> **Work order**
Your output should consist of the lines from the first line of the records below through the one with "The second view", exactly, minus the pictures.
↓
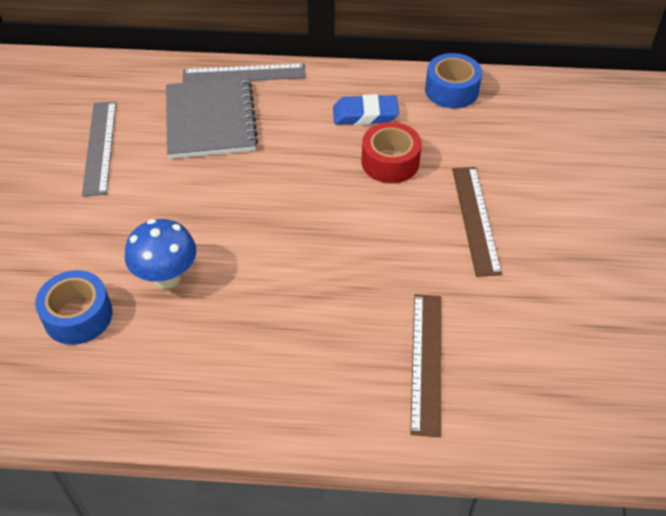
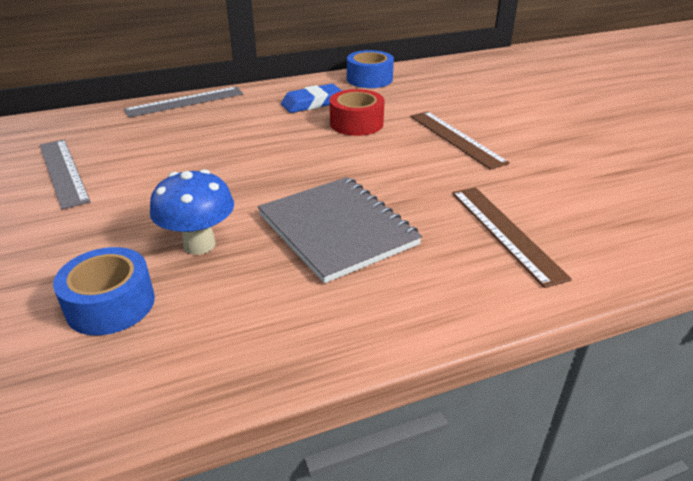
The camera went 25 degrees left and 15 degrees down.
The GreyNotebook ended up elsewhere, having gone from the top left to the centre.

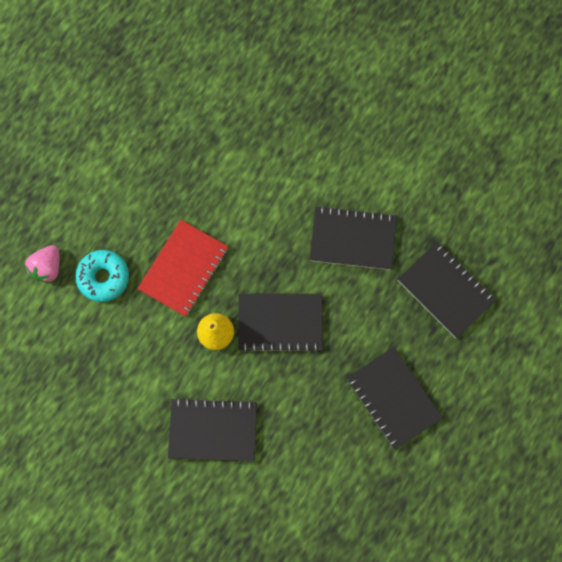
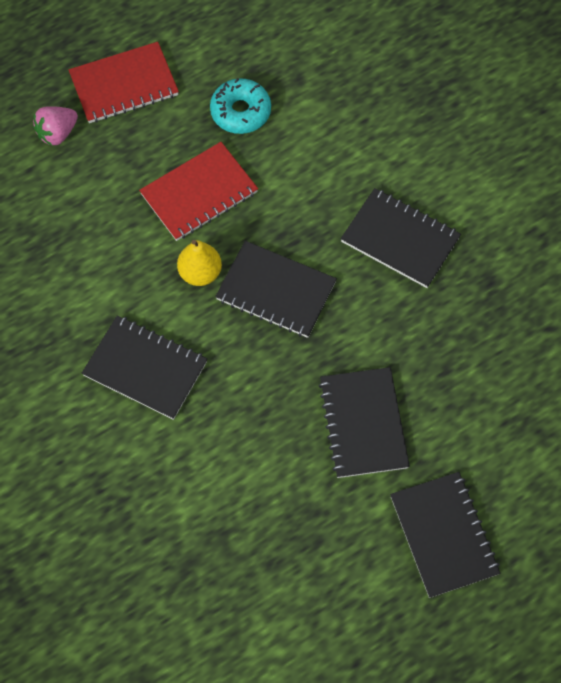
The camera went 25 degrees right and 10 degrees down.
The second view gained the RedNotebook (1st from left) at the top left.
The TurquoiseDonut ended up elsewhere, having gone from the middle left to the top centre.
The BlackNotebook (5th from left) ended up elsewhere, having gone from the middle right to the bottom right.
↑
> **Task answer**
The camera went 25 degrees left and 15 degrees down.
The GreyNotebook ended up elsewhere, having gone from the top left to the centre.

The camera went 25 degrees right and 10 degrees down.
The second view gained the RedNotebook (1st from left) at the top left.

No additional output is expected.